[Stored data]
========
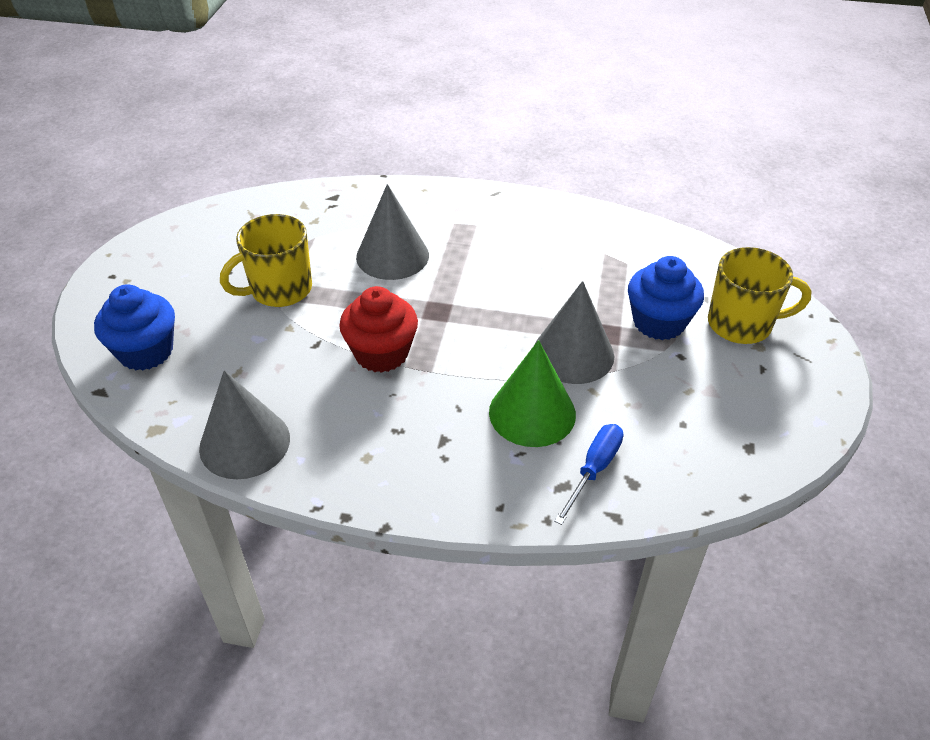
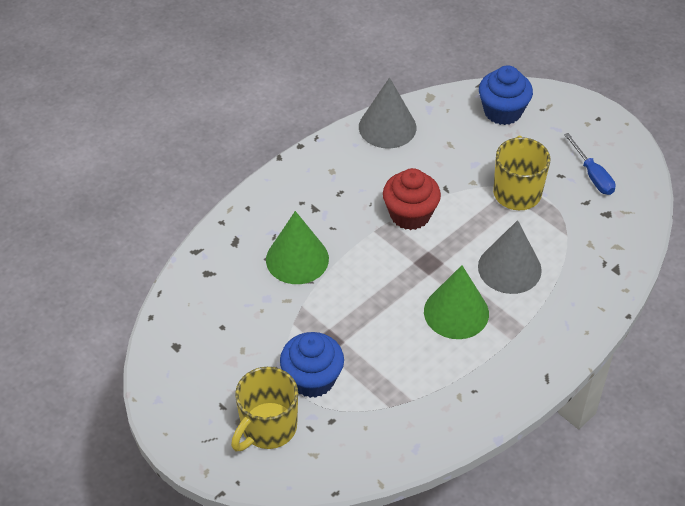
camera: 125 degrees right, 5 degrees up
(480, 267) = (456, 312): none -> green cone
(573, 354) = (326, 310): grey cone -> none
(594, 470) = (232, 261): blue screwdriver -> blue screwdriver (592, 175)

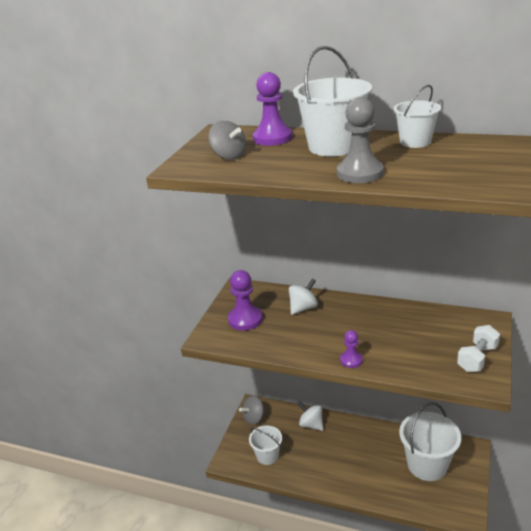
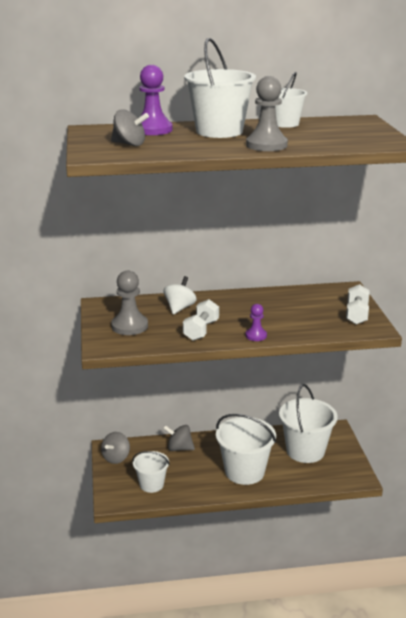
camera: 30 degrees left, 5 degrees down
(245, 319) = (129, 326): purple pawn -> grey pawn
(304, 340) = (201, 330): none -> white dumbbell
(311, 424) = (179, 448): white spinning top -> grey spinning top
(355, 469) = (244, 472): none -> white bucket

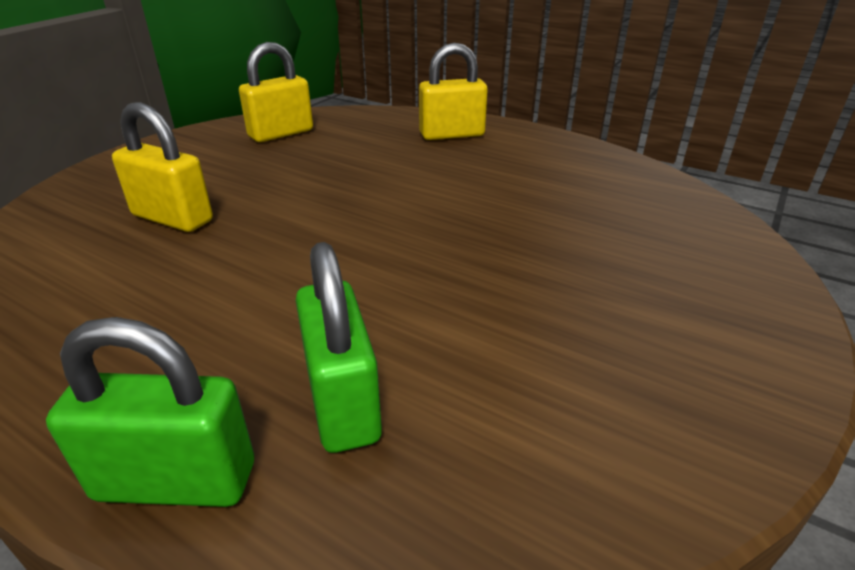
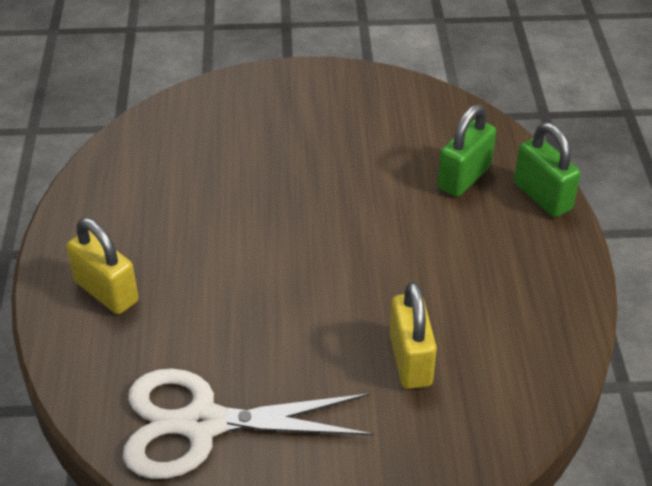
camera: 125 degrees left, 10 degrees up
(281, 134) = (202, 424): yellow padlock -> white scissors

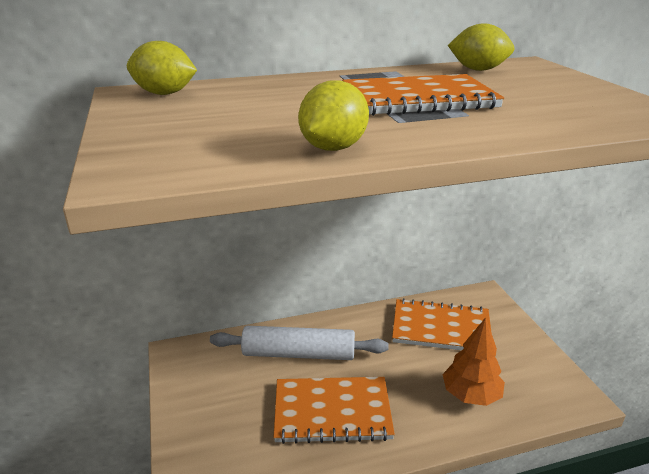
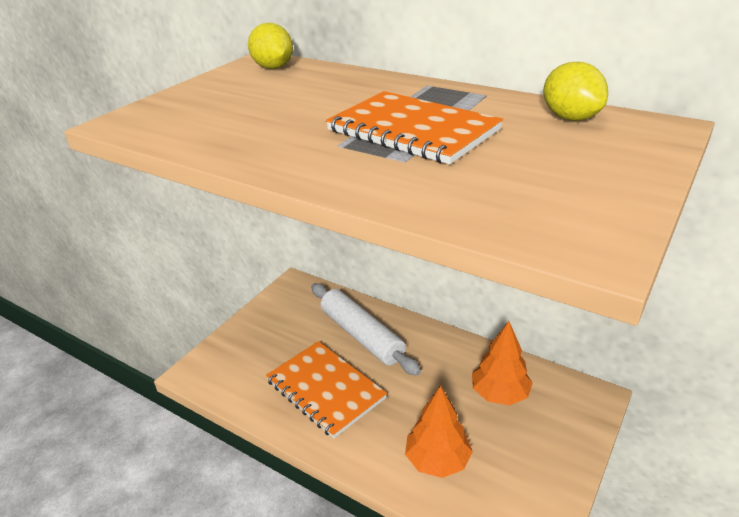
camera: 50 degrees right, 5 degrees up
(333, 148) = (239, 148): yellow lemon -> none
(441, 328) = (499, 394): orange notebook -> orange tree

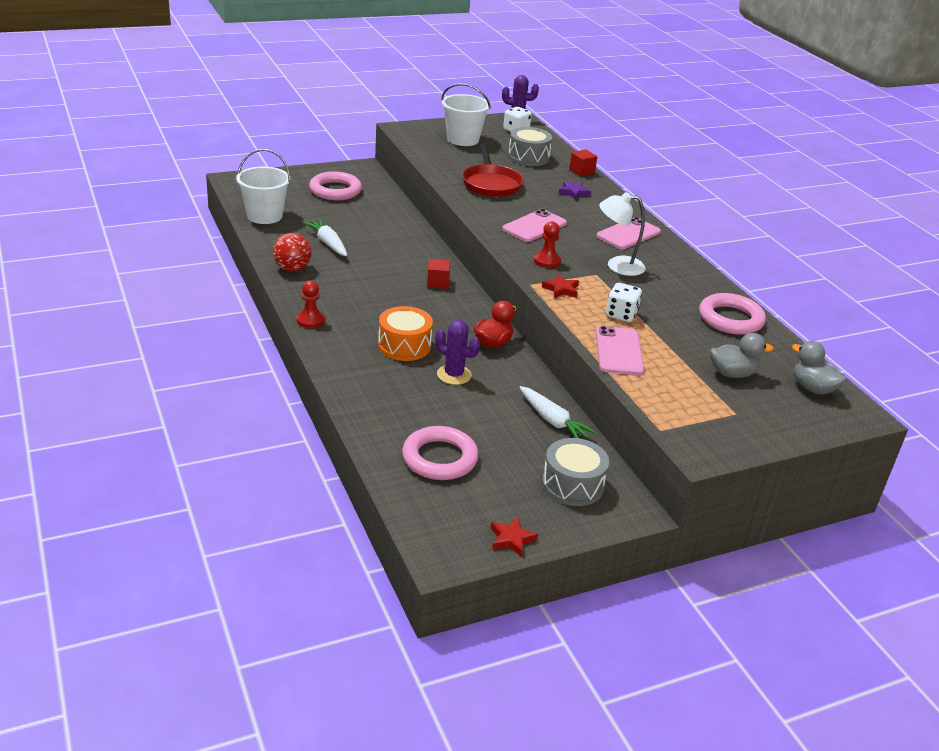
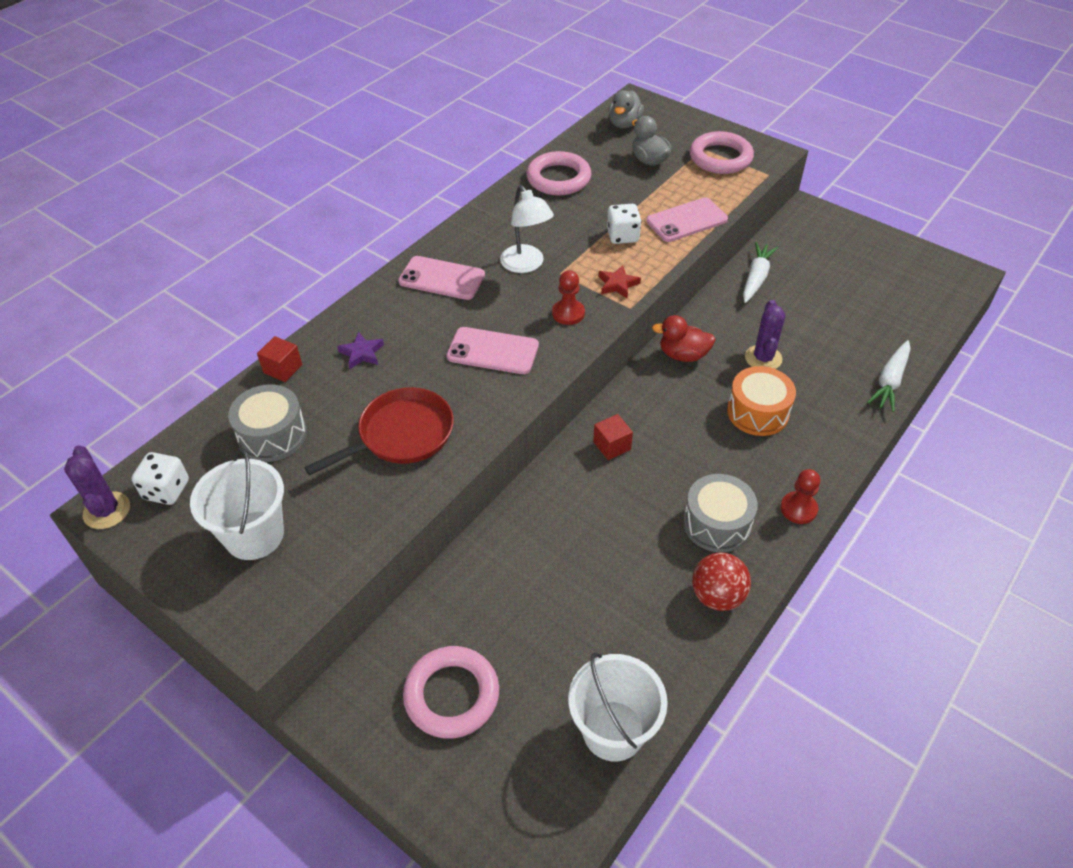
camera: 115 degrees left, 15 degrees up
(327, 243) = (620, 600): white carrot -> white carrot (890, 381)
(439, 458) = (878, 318): pink ring -> pink ring (720, 158)
(511, 539) = (908, 252): red star -> none
(572, 485) = (819, 244): grey drum -> grey drum (716, 524)

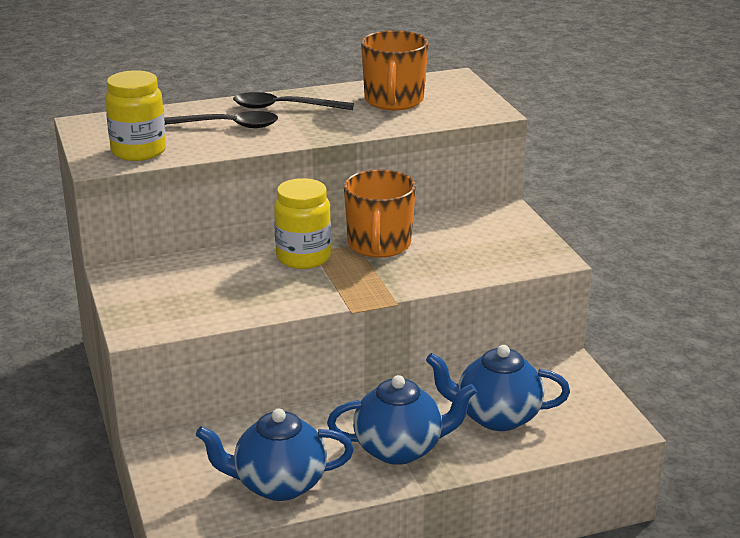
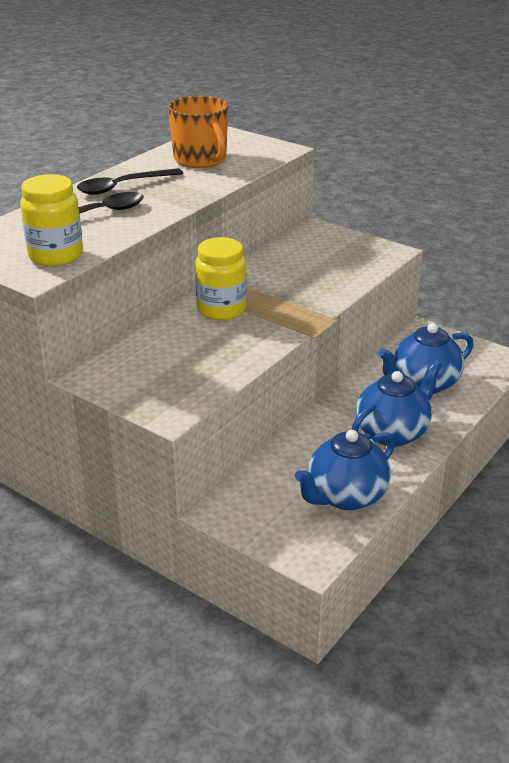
camera: 35 degrees left, 5 degrees up
(379, 245) = (263, 281): orange mug -> none

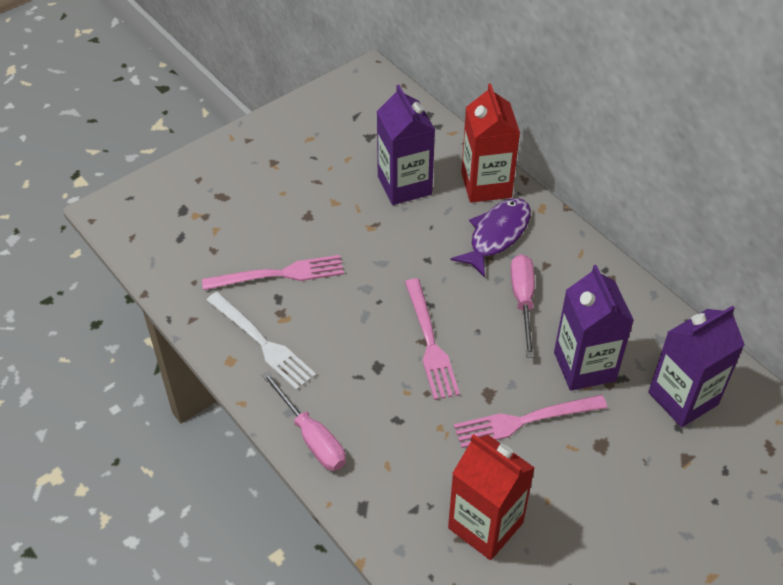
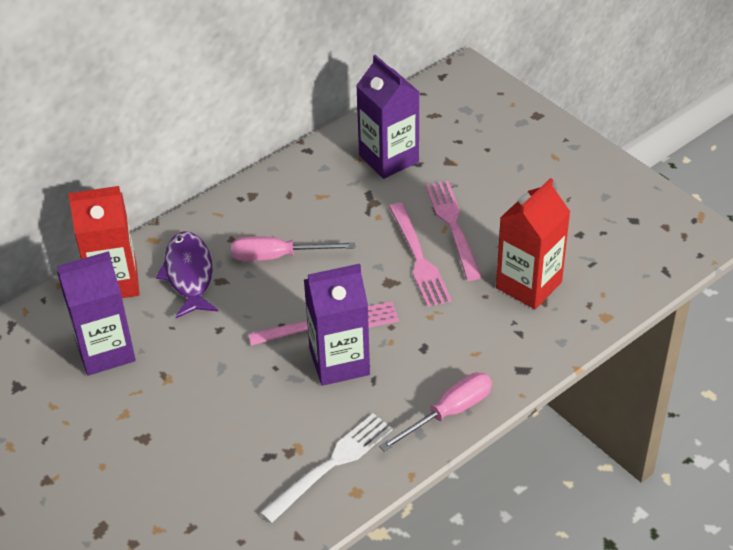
camera: 90 degrees left, 5 degrees down
(279, 274) = (233, 457): pink fork -> pink fork (453, 226)
(496, 235) = (189, 275): purple fish -> purple fish turned 45 degrees clockwise
(584, 366) = (356, 217): purple carton -> purple carton (339, 362)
========
Reproduce every entry word for word, but skip any pictures.

camera: 125 degrees right, 5 degrees up
(480, 267) = (456, 312): none -> green cone
(573, 354) = (326, 310): grey cone -> none
(594, 470) = (232, 261): blue screwdriver -> blue screwdriver (592, 175)

camera: 30 degrees left, 5 degrees down
(245, 319) = (129, 326): purple pawn -> grey pawn
(304, 340) = (201, 330): none -> white dumbbell
(311, 424) = (179, 448): white spinning top -> grey spinning top
(355, 469) = (244, 472): none -> white bucket

camera: 125 degrees left, 10 degrees up
(281, 134) = (202, 424): yellow padlock -> white scissors

camera: 50 degrees right, 5 degrees up
(333, 148) = (239, 148): yellow lemon -> none
(441, 328) = (499, 394): orange notebook -> orange tree

camera: 115 degrees left, 15 degrees up
(327, 243) = (620, 600): white carrot -> white carrot (890, 381)
(439, 458) = (878, 318): pink ring -> pink ring (720, 158)
(511, 539) = (908, 252): red star -> none
(572, 485) = (819, 244): grey drum -> grey drum (716, 524)

camera: 35 degrees left, 5 degrees up
(379, 245) = (263, 281): orange mug -> none

camera: 90 degrees left, 5 degrees down
(279, 274) = (233, 457): pink fork -> pink fork (453, 226)
(496, 235) = (189, 275): purple fish -> purple fish turned 45 degrees clockwise
(584, 366) = (356, 217): purple carton -> purple carton (339, 362)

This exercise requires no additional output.